Data records
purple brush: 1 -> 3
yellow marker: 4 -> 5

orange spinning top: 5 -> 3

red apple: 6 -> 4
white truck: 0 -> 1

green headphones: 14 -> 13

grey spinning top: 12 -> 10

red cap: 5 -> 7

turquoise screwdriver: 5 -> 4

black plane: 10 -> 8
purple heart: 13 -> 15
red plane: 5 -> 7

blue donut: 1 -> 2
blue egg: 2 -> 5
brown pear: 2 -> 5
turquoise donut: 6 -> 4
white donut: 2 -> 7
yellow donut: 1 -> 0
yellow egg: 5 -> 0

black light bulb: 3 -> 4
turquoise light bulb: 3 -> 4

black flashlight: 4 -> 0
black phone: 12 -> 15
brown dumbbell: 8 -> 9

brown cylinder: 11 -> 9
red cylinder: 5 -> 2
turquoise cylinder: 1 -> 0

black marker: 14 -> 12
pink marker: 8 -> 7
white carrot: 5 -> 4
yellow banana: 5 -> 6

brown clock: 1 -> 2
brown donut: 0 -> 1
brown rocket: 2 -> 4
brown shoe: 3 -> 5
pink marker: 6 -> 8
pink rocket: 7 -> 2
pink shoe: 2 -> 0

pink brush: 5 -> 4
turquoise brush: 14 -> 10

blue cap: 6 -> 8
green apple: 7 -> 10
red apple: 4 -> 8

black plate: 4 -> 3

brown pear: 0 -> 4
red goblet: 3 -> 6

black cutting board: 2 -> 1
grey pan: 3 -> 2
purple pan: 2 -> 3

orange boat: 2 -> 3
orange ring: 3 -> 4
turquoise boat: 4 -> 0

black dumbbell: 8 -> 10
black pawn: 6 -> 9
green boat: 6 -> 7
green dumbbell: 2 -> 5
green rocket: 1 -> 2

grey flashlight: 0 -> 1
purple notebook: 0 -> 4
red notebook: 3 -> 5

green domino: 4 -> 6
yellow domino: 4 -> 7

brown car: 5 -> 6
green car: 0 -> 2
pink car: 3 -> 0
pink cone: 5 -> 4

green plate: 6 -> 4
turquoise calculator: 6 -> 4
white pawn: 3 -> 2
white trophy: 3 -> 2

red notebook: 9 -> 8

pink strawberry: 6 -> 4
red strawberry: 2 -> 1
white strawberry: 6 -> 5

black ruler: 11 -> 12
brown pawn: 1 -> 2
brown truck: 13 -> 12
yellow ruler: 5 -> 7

The task
Give back exactly the lines running from the line that has "green car: 0 -> 2" to the end of the entries above.

Output for this exercise
green car: 0 -> 2
pink car: 3 -> 0
pink cone: 5 -> 4

green plate: 6 -> 4
turquoise calculator: 6 -> 4
white pawn: 3 -> 2
white trophy: 3 -> 2

red notebook: 9 -> 8

pink strawberry: 6 -> 4
red strawberry: 2 -> 1
white strawberry: 6 -> 5

black ruler: 11 -> 12
brown pawn: 1 -> 2
brown truck: 13 -> 12
yellow ruler: 5 -> 7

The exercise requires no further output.